- [TASK ITEM] Restate word for word the opening line of the data below and every line after it until the line with "(780, 110) = (272, 279): green ruler -> none", that line too, but not the pictures.
──────────────────────────────
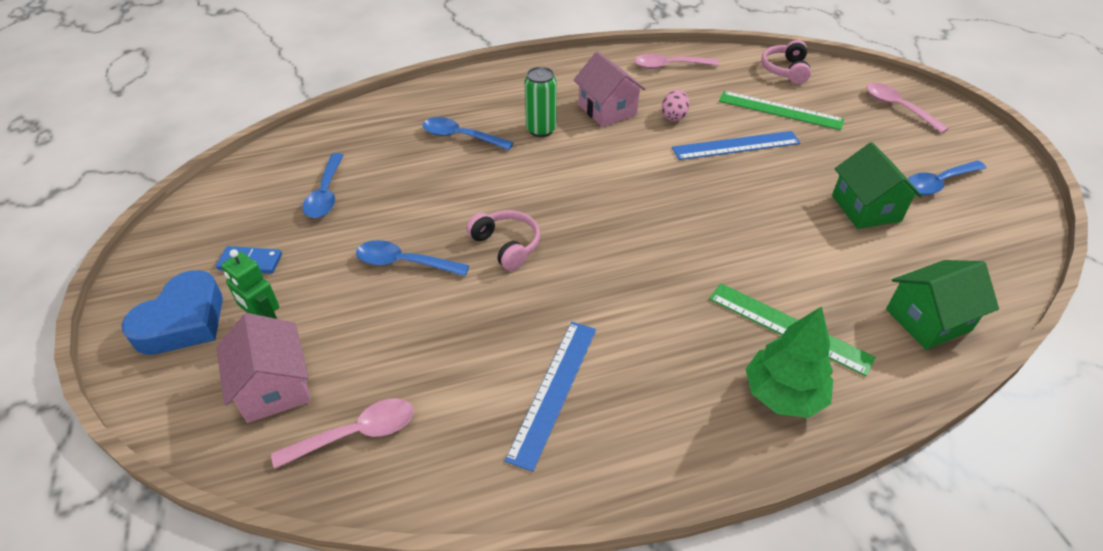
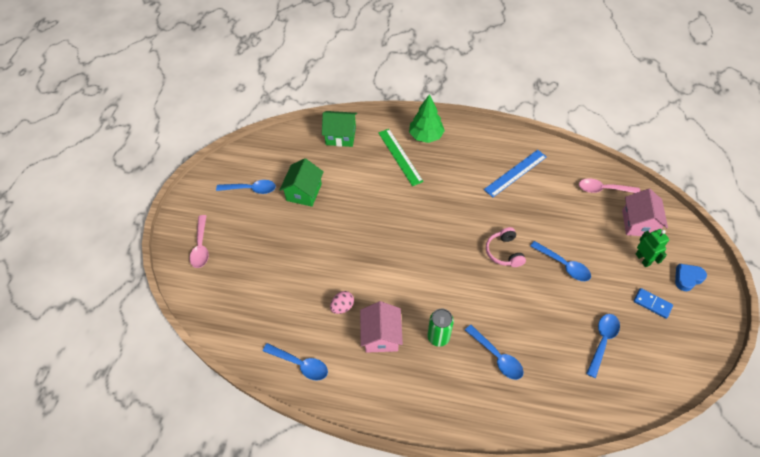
camera: 150 degrees left, 10 degrees up
(183, 321) = (687, 278): blue heart -> blue heart, size x0.61
(669, 66) = (300, 364): pink spoon -> blue spoon
(736, 145) = (327, 263): blue ruler -> none
(780, 110) = (272, 279): green ruler -> none
(785, 70) = (226, 316): pink headphones -> none

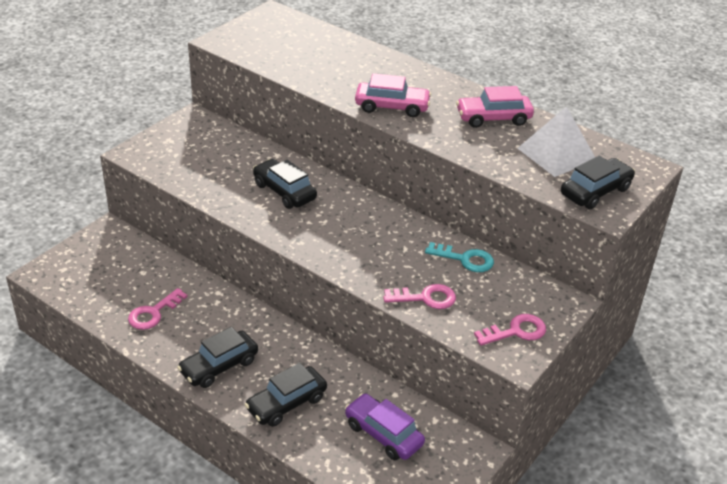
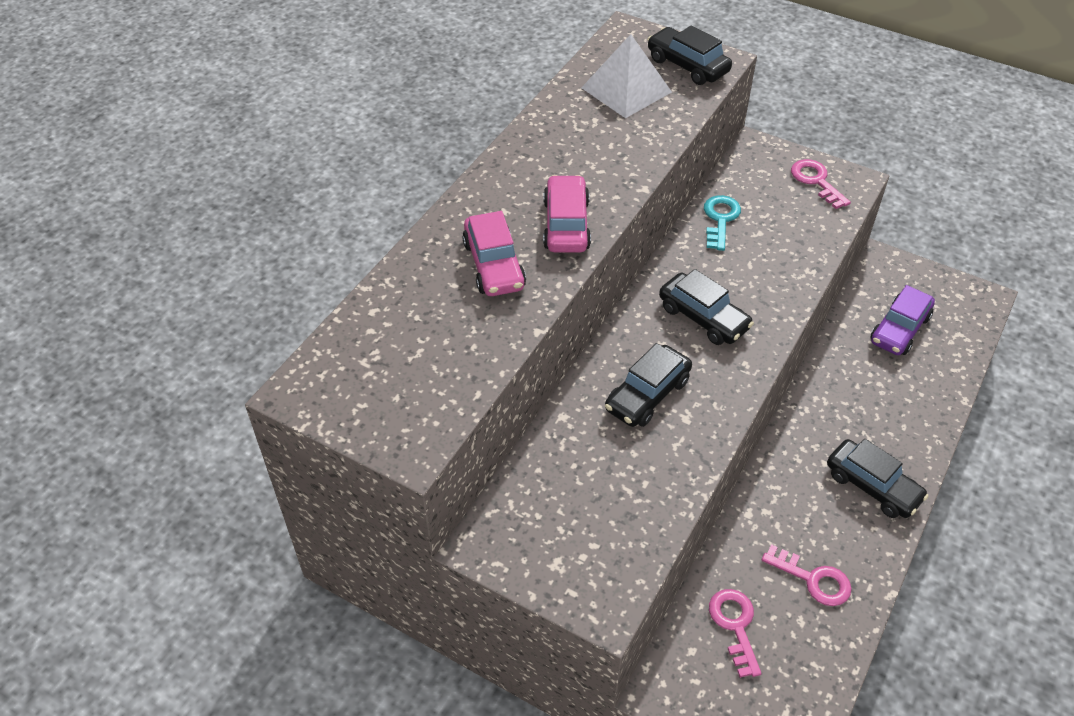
camera: 95 degrees left, 10 degrees up
(286, 403) = (897, 413): black car -> black car (703, 318)
(426, 298) = (797, 246): pink key -> pink key (734, 625)
(493, 118) = (566, 136): pink car -> pink car (494, 265)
──────────────────────────────
- [SOLUTION FOR THIS TASK]
camera: 150 degrees left, 10 degrees up
(183, 321) = (687, 278): blue heart -> blue heart, size x0.61
(669, 66) = (300, 364): pink spoon -> blue spoon
(736, 145) = (327, 263): blue ruler -> none
(780, 110) = (272, 279): green ruler -> none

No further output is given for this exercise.